Task prompt ▸ Reproduce the data in its entirety, exactly as supplied.
-------- Information
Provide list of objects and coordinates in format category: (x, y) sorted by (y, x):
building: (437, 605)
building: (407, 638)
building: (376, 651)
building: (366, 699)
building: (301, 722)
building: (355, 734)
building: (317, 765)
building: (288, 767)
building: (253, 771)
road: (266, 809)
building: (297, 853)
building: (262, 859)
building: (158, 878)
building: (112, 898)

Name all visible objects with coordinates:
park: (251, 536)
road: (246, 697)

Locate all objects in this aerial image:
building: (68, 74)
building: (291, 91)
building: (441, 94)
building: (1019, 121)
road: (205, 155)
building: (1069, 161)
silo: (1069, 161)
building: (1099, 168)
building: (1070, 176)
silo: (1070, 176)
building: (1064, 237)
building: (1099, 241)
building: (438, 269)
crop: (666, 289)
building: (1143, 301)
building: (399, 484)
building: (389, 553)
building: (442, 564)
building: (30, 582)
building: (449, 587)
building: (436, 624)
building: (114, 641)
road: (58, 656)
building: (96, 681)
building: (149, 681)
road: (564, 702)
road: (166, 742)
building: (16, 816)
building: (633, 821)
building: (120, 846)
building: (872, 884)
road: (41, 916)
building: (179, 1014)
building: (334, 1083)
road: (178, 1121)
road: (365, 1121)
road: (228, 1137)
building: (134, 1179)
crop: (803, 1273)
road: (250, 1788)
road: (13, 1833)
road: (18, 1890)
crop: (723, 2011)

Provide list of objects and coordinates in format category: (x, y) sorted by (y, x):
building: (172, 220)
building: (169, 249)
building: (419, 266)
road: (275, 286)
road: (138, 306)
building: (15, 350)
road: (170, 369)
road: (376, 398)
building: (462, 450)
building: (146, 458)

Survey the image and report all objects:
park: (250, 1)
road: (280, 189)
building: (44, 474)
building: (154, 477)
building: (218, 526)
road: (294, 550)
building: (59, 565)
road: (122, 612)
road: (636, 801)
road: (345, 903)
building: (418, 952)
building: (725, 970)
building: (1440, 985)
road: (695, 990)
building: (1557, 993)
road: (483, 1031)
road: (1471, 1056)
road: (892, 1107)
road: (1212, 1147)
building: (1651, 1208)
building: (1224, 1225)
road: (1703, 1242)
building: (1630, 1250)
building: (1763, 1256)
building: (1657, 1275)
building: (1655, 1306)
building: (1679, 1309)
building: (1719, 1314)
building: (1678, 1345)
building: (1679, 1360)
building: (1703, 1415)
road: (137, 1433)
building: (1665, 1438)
----------------
Answer for the task ▸
Provide list of objects and coordinates in format category: (x, y) sorted by (y, x):
building: (437, 605)
building: (407, 638)
building: (376, 651)
building: (366, 699)
building: (301, 722)
building: (355, 734)
building: (317, 765)
building: (288, 767)
building: (253, 771)
road: (266, 809)
building: (297, 853)
building: (262, 859)
building: (158, 878)
building: (112, 898)

Name all visible objects with coordinates:
park: (251, 536)
road: (246, 697)

Locate all objects in this aerial image:
building: (68, 74)
building: (291, 91)
building: (441, 94)
building: (1019, 121)
road: (205, 155)
building: (1069, 161)
silo: (1069, 161)
building: (1099, 168)
building: (1070, 176)
silo: (1070, 176)
building: (1064, 237)
building: (1099, 241)
building: (438, 269)
crop: (666, 289)
building: (1143, 301)
building: (399, 484)
building: (389, 553)
building: (442, 564)
building: (30, 582)
building: (449, 587)
building: (436, 624)
building: (114, 641)
road: (58, 656)
building: (96, 681)
building: (149, 681)
road: (564, 702)
road: (166, 742)
building: (16, 816)
building: (633, 821)
building: (120, 846)
building: (872, 884)
road: (41, 916)
building: (179, 1014)
building: (334, 1083)
road: (178, 1121)
road: (365, 1121)
road: (228, 1137)
building: (134, 1179)
crop: (803, 1273)
road: (250, 1788)
road: (13, 1833)
road: (18, 1890)
crop: (723, 2011)

Provide list of objects and coordinates in format category: (x, y) sorted by (y, x):
building: (172, 220)
building: (169, 249)
building: (419, 266)
road: (275, 286)
road: (138, 306)
building: (15, 350)
road: (170, 369)
road: (376, 398)
building: (462, 450)
building: (146, 458)

Survey the image and report all objects:
park: (250, 1)
road: (280, 189)
building: (44, 474)
building: (154, 477)
building: (218, 526)
road: (294, 550)
building: (59, 565)
road: (122, 612)
road: (636, 801)
road: (345, 903)
building: (418, 952)
building: (725, 970)
building: (1440, 985)
road: (695, 990)
building: (1557, 993)
road: (483, 1031)
road: (1471, 1056)
road: (892, 1107)
road: (1212, 1147)
building: (1651, 1208)
building: (1224, 1225)
road: (1703, 1242)
building: (1630, 1250)
building: (1763, 1256)
building: (1657, 1275)
building: (1655, 1306)
building: (1679, 1309)
building: (1719, 1314)
building: (1678, 1345)
building: (1679, 1360)
building: (1703, 1415)
road: (137, 1433)
building: (1665, 1438)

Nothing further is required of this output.